What the task requires =>
Please return each entry that follows exactly as given, but without pictures.
=== Section Start ===
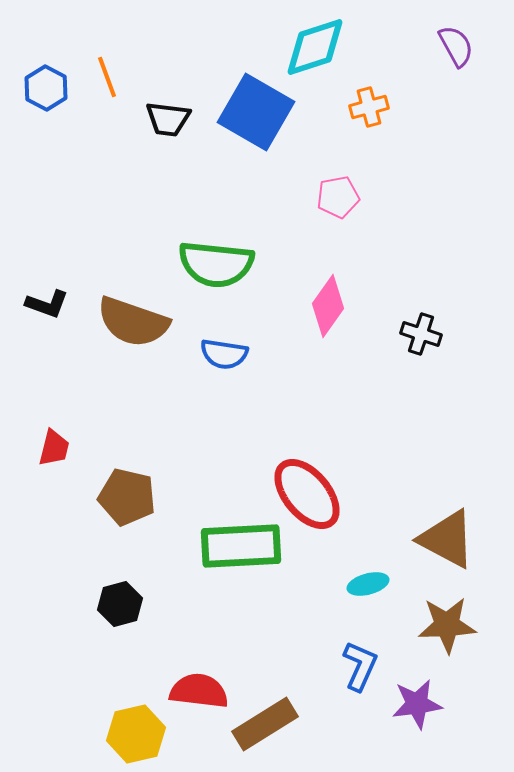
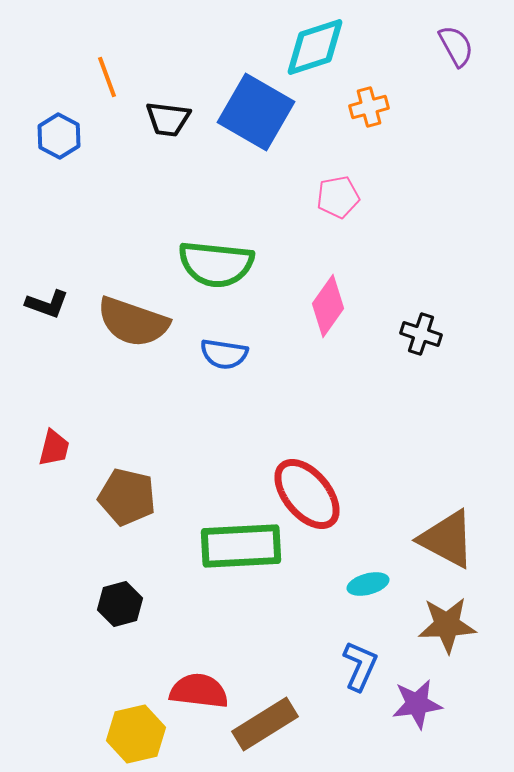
blue hexagon: moved 13 px right, 48 px down
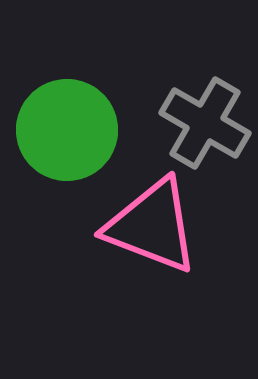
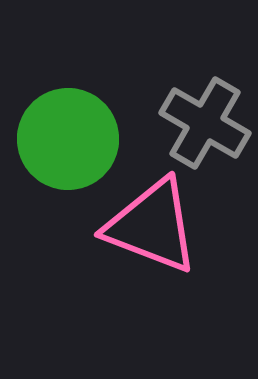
green circle: moved 1 px right, 9 px down
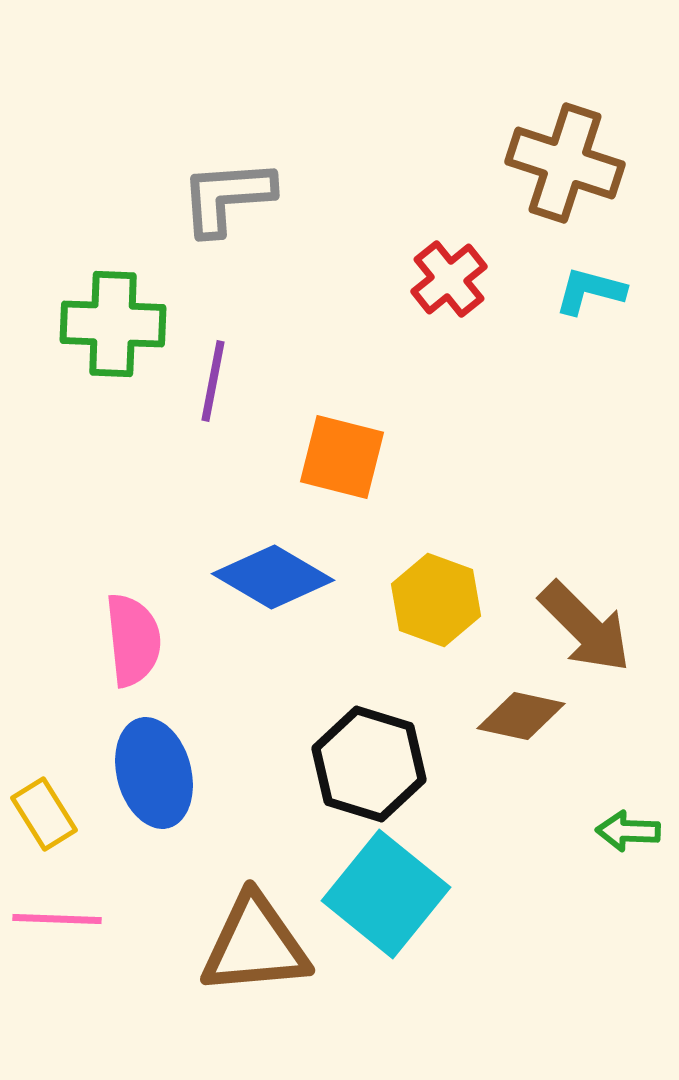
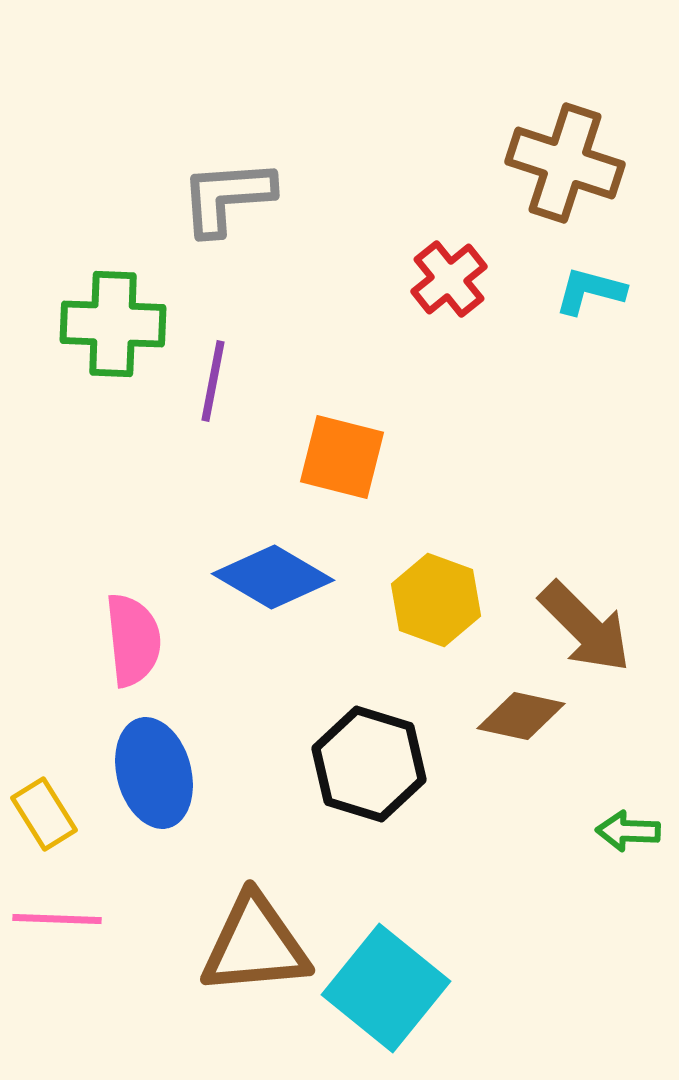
cyan square: moved 94 px down
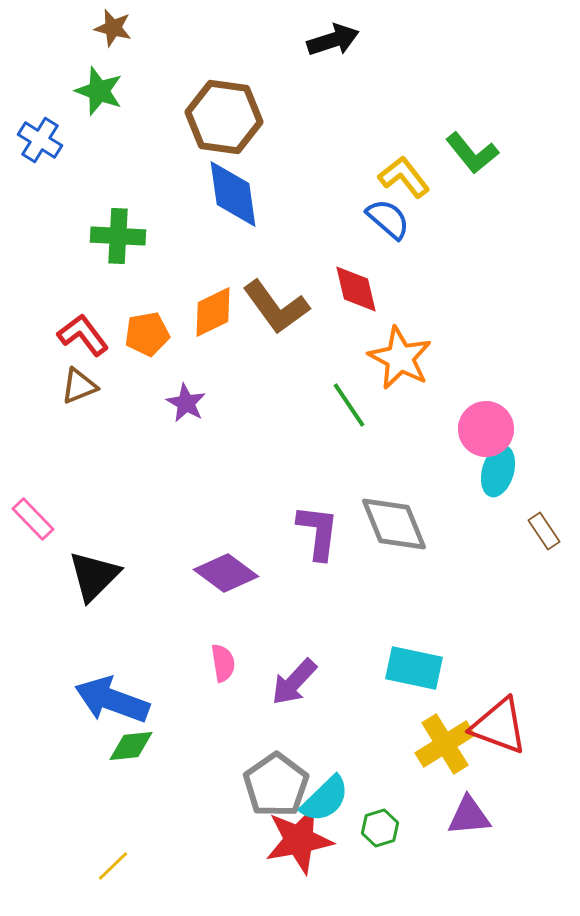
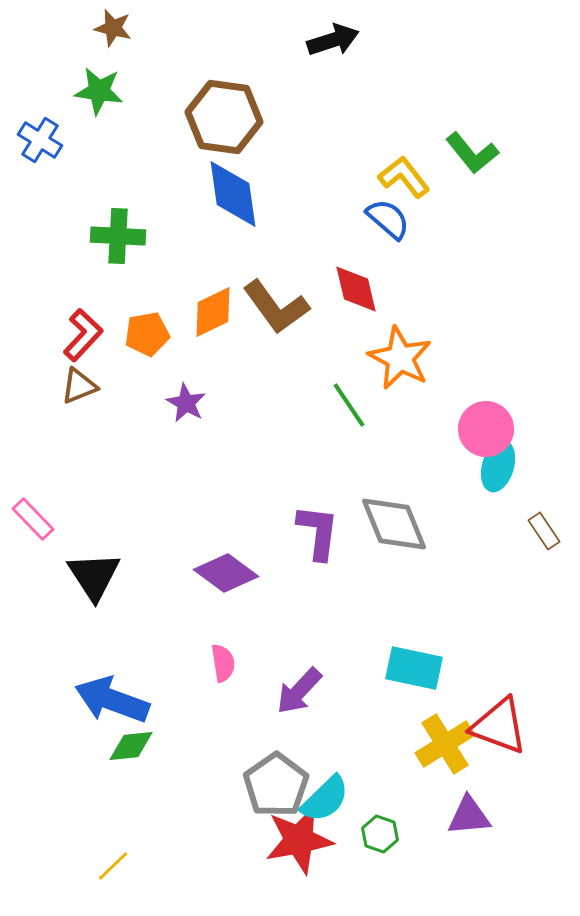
green star: rotated 12 degrees counterclockwise
red L-shape: rotated 80 degrees clockwise
cyan ellipse: moved 5 px up
black triangle: rotated 18 degrees counterclockwise
purple arrow: moved 5 px right, 9 px down
green hexagon: moved 6 px down; rotated 24 degrees counterclockwise
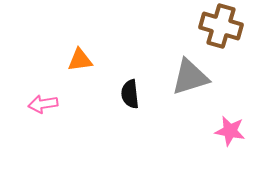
=== Section End ===
Reply =>
blue hexagon: moved 13 px right, 48 px down
green circle: moved 1 px right, 9 px down
cyan square: moved 94 px down
green star: rotated 12 degrees counterclockwise
red L-shape: rotated 80 degrees clockwise
cyan ellipse: moved 5 px up
black triangle: rotated 18 degrees counterclockwise
purple arrow: moved 5 px right, 9 px down
green hexagon: moved 6 px down; rotated 24 degrees counterclockwise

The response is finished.